[Saved data entries]
════════════════

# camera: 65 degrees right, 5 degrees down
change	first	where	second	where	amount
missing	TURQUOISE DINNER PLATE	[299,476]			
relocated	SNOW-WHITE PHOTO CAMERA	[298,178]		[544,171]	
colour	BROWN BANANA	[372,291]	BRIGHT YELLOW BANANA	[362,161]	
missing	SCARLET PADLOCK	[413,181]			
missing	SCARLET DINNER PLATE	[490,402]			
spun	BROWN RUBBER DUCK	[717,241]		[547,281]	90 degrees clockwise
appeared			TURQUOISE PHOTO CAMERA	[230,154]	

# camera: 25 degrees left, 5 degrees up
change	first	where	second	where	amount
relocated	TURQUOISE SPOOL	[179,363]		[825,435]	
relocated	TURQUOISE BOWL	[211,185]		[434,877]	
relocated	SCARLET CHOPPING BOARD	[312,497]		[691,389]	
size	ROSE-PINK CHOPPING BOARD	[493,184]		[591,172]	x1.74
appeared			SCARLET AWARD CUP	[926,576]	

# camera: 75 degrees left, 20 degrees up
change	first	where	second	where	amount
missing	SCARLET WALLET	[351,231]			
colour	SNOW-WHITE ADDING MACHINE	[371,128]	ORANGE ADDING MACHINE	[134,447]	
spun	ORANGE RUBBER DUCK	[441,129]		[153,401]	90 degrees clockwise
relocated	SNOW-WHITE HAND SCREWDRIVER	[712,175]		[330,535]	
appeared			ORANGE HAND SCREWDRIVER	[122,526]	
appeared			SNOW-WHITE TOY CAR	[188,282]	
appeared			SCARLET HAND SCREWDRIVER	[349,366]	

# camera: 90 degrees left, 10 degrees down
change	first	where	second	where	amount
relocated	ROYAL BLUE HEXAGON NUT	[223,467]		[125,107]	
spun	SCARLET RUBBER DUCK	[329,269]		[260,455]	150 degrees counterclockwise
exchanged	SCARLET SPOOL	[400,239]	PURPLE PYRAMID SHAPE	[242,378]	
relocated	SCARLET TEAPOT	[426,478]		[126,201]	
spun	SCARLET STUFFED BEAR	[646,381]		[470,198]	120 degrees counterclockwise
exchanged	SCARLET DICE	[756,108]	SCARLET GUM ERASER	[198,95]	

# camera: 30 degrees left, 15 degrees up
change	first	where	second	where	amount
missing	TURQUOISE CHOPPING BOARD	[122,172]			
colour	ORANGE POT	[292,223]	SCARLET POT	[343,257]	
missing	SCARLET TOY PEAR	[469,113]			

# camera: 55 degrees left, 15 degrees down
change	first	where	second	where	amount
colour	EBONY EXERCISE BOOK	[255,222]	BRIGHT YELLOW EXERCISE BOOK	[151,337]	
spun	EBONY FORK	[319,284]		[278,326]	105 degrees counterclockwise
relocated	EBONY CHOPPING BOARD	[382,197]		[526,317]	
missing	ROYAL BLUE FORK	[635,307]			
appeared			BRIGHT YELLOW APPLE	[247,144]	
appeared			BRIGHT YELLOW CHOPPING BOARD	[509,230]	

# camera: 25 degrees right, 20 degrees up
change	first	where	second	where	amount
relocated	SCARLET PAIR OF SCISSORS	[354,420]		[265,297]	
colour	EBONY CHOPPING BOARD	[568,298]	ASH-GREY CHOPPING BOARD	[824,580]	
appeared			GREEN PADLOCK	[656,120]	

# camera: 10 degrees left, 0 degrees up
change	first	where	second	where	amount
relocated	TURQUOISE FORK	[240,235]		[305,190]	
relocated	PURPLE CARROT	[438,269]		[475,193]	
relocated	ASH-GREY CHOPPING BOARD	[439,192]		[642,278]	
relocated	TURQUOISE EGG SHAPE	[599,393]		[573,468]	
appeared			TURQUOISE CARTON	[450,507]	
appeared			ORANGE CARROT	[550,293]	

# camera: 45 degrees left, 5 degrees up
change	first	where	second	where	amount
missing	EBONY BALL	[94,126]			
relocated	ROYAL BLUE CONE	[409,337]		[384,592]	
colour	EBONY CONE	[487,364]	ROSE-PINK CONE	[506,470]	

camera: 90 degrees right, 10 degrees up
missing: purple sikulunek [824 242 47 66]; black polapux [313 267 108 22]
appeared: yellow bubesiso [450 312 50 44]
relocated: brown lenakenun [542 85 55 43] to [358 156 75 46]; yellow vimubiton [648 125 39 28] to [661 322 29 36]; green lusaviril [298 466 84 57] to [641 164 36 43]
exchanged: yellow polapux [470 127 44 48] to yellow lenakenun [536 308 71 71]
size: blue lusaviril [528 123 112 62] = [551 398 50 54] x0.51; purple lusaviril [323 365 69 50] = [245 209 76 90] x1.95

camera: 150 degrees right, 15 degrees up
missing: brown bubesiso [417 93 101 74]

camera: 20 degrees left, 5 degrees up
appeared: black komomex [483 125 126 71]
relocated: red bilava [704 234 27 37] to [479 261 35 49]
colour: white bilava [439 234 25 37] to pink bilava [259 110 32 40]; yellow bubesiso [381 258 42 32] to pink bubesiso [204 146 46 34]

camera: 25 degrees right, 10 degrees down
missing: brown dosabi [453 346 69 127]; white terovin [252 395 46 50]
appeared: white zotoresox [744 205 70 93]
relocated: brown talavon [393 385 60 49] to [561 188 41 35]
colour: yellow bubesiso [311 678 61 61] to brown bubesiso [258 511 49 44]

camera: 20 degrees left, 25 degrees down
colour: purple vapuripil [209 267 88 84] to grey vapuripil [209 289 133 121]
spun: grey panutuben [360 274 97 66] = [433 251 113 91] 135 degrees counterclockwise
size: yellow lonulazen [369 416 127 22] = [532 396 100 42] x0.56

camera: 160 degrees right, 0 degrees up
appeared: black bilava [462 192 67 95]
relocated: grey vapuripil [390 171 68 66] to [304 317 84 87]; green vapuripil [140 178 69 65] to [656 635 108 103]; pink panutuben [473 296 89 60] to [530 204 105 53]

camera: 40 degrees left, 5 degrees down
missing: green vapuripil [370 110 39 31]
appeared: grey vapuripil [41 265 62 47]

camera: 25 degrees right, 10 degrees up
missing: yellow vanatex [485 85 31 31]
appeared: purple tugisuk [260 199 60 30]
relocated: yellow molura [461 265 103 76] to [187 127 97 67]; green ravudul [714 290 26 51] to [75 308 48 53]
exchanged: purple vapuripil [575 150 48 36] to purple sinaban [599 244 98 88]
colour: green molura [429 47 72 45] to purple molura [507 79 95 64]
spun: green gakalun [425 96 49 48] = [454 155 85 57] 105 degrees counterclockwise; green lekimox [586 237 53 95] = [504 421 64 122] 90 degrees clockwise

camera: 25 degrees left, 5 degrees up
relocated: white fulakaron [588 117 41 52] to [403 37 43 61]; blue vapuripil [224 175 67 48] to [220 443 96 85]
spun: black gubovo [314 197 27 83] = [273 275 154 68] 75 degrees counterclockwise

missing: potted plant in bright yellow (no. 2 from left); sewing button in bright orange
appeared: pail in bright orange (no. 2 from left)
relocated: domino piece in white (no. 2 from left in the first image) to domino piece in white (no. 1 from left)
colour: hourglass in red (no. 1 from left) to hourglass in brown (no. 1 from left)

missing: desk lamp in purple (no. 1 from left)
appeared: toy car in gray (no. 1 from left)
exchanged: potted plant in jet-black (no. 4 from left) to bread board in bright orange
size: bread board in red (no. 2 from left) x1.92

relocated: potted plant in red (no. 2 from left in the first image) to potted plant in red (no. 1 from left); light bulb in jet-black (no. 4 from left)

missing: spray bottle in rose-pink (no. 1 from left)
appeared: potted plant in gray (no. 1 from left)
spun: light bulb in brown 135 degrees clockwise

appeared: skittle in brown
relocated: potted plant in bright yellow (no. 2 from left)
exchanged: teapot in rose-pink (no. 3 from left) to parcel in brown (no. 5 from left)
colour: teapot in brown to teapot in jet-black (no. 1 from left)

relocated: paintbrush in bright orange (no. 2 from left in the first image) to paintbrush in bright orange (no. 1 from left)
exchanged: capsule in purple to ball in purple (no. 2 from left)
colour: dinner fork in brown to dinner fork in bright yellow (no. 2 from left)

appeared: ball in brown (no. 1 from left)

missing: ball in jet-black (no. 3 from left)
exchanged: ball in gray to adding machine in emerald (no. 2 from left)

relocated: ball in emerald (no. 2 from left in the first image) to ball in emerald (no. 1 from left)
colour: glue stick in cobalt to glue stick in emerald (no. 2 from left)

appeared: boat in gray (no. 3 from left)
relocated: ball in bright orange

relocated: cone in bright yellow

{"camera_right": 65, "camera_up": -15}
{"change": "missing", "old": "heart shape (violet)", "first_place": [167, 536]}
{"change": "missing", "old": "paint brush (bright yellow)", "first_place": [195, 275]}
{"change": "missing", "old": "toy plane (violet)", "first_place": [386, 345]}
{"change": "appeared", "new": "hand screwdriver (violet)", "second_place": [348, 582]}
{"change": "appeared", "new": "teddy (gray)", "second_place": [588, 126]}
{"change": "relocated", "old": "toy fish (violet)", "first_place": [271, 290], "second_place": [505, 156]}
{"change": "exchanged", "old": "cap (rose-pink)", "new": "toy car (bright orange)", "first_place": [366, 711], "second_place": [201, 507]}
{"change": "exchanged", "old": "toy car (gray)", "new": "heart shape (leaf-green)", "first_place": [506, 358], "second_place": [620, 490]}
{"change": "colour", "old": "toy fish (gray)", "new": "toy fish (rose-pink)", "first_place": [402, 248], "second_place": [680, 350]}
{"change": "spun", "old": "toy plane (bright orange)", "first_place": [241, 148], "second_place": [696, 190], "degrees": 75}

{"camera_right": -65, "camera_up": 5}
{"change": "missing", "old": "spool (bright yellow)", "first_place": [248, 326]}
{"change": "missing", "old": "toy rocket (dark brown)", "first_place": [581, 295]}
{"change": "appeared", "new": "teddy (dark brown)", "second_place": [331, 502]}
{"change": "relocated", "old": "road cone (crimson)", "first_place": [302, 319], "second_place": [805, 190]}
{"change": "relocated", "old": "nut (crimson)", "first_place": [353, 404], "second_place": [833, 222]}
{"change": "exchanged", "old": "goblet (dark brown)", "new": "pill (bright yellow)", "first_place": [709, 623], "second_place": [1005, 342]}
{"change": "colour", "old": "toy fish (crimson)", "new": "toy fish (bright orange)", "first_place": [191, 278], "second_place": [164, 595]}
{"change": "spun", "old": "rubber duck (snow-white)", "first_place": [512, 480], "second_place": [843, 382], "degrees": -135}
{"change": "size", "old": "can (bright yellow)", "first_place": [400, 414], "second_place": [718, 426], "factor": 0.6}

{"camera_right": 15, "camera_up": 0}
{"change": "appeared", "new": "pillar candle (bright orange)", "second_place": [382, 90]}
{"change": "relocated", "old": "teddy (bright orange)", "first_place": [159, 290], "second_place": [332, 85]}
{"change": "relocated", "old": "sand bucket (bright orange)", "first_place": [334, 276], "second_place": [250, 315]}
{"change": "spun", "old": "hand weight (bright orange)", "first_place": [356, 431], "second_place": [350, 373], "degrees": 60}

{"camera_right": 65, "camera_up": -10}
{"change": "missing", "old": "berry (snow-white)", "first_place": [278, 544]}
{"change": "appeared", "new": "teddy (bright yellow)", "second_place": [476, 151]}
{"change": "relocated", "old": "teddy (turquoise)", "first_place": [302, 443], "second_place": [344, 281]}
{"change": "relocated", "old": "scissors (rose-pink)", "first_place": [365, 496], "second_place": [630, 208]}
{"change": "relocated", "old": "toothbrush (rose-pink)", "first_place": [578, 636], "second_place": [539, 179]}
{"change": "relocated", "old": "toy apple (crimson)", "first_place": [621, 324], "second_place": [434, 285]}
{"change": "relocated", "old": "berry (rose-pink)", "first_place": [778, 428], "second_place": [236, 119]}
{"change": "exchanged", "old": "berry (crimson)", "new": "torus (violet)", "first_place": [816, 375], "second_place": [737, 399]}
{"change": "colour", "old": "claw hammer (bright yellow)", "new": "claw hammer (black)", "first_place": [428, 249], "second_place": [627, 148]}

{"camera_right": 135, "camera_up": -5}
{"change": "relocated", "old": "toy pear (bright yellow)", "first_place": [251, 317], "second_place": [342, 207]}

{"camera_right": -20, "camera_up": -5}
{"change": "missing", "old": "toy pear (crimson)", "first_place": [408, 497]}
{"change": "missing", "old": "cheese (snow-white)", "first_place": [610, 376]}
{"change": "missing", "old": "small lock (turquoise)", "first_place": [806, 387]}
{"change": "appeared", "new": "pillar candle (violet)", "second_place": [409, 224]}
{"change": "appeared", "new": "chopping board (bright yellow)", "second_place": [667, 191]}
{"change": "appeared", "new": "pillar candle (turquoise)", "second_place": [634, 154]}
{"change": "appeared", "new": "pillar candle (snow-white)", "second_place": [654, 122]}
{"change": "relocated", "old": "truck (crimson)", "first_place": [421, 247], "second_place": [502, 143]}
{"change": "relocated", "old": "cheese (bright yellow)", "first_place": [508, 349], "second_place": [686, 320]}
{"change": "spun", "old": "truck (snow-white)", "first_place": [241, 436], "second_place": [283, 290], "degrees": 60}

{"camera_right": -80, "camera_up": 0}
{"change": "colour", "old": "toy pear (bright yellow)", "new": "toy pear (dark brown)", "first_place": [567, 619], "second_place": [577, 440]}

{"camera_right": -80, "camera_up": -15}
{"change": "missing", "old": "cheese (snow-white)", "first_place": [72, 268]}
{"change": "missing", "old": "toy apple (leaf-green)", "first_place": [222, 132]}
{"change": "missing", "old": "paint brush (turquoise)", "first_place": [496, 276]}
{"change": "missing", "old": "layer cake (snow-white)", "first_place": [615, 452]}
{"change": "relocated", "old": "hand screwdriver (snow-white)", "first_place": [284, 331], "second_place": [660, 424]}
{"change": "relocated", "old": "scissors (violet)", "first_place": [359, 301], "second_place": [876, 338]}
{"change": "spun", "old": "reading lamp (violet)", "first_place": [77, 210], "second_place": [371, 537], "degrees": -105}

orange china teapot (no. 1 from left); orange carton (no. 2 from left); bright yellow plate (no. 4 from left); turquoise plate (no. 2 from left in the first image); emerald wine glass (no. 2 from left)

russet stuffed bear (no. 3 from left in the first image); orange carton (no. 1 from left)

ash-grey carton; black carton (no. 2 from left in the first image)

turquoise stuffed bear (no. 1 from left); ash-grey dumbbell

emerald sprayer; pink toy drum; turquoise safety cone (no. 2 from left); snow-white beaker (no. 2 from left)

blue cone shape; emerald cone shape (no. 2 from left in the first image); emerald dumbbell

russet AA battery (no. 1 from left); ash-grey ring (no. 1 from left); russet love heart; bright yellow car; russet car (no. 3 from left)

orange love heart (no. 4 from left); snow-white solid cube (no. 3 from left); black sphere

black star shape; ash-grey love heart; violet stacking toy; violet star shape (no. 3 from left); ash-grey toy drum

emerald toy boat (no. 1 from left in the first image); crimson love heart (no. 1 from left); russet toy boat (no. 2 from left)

════════════════

### Exercise details
All that is needed is the exact run of lines above from the line containing "missing: purple sikulunek" through the line containing "exchanged: yellow polapux", both of them included.

### Written answer
missing: purple sikulunek [824 242 47 66]; black polapux [313 267 108 22]
appeared: yellow bubesiso [450 312 50 44]
relocated: brown lenakenun [542 85 55 43] to [358 156 75 46]; yellow vimubiton [648 125 39 28] to [661 322 29 36]; green lusaviril [298 466 84 57] to [641 164 36 43]
exchanged: yellow polapux [470 127 44 48] to yellow lenakenun [536 308 71 71]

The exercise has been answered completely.